■ Try it
Set down, exactly as they stand, the lines from the one containing "(450, 291) = (614, 185): yellow" through the last line of the records below, leaving every picture out.

(Items from a dataset)
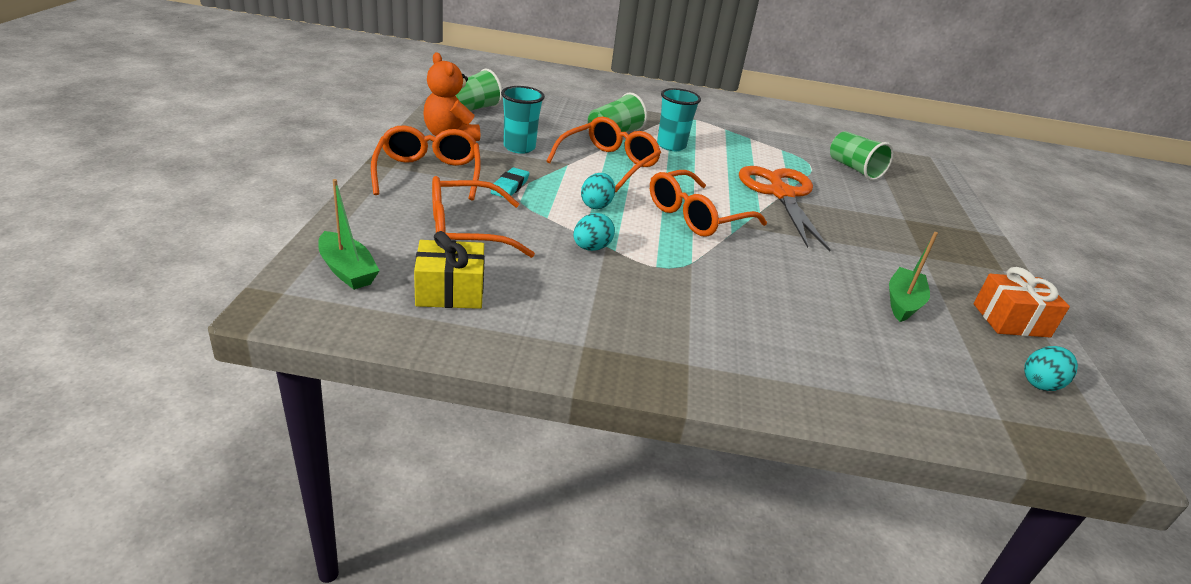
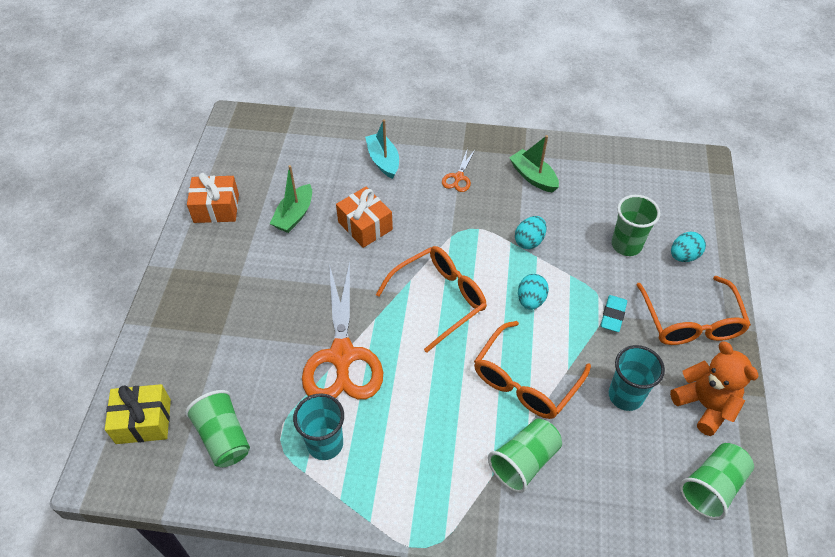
camera: 175 degrees left, 20 degrees up
(347, 270) = (685, 194): green boat -> green boat (533, 177)
(450, 291) = (614, 185): yellow gift -> yellow gift (143, 421)
(466, 232) = (626, 245): orange glasses -> green cup
(671, 146) = (452, 445): turquoise cup -> turquoise cup (325, 444)
(690, 324) = (458, 177): none -> orange scissors
(804, 283) = (365, 226): none -> orange gift
(814, 358) = (383, 161): none -> turquoise boat
(1041, 383) = (240, 157): turquoise egg -> turquoise egg (683, 256)

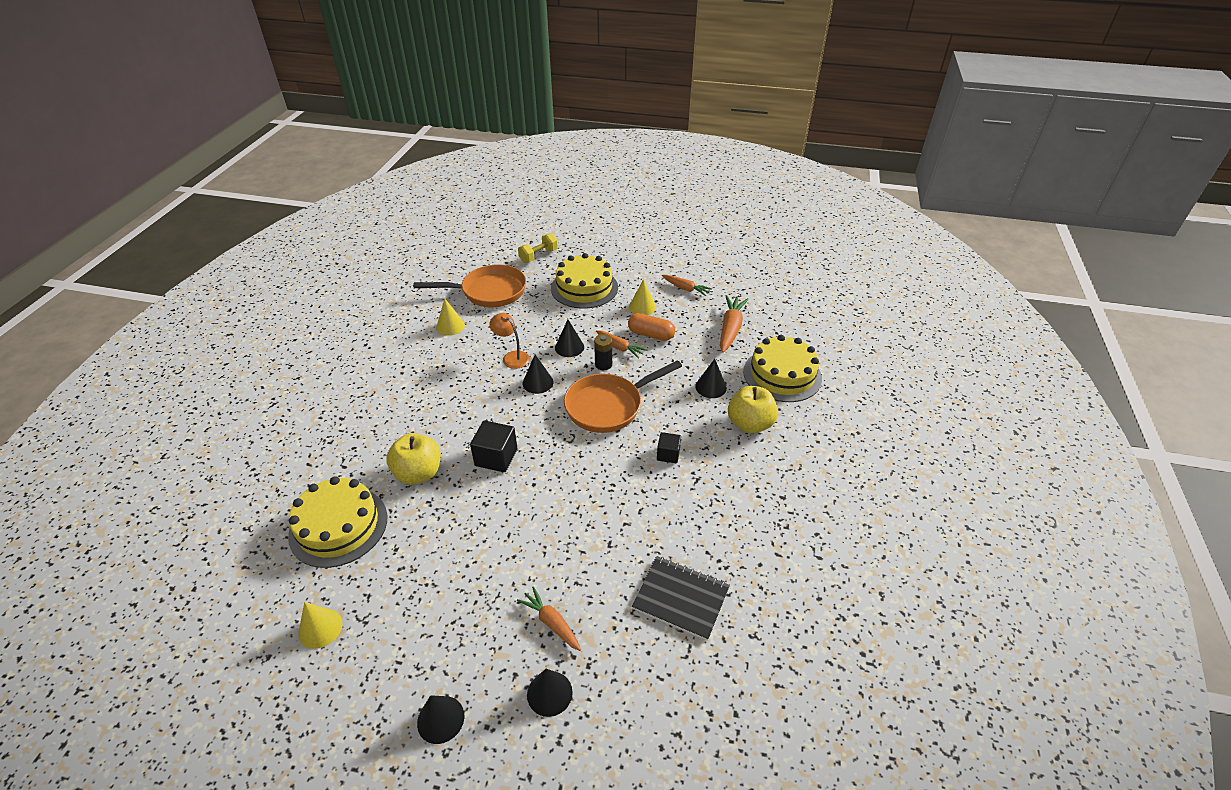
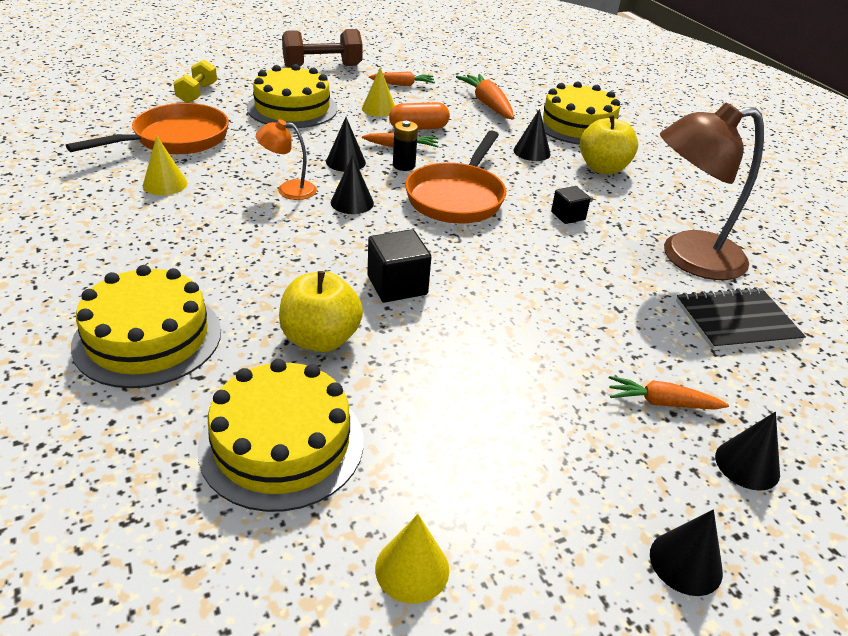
camera: 40 degrees left, 5 degrees down
(345, 430) = (148, 338): none -> yellow cake
(645, 254) = (322, 66): none -> brown dumbbell
(714, 530) = (687, 257): none -> brown lamp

■ Answer box
(450, 291) = (614, 185): yellow gift -> yellow gift (143, 421)
(466, 232) = (626, 245): orange glasses -> green cup
(671, 146) = (452, 445): turquoise cup -> turquoise cup (325, 444)
(690, 324) = (458, 177): none -> orange scissors
(804, 283) = (365, 226): none -> orange gift
(814, 358) = (383, 161): none -> turquoise boat
(1041, 383) = (240, 157): turquoise egg -> turquoise egg (683, 256)

camera: 40 degrees left, 5 degrees down
(345, 430) = (148, 338): none -> yellow cake
(645, 254) = (322, 66): none -> brown dumbbell
(714, 530) = (687, 257): none -> brown lamp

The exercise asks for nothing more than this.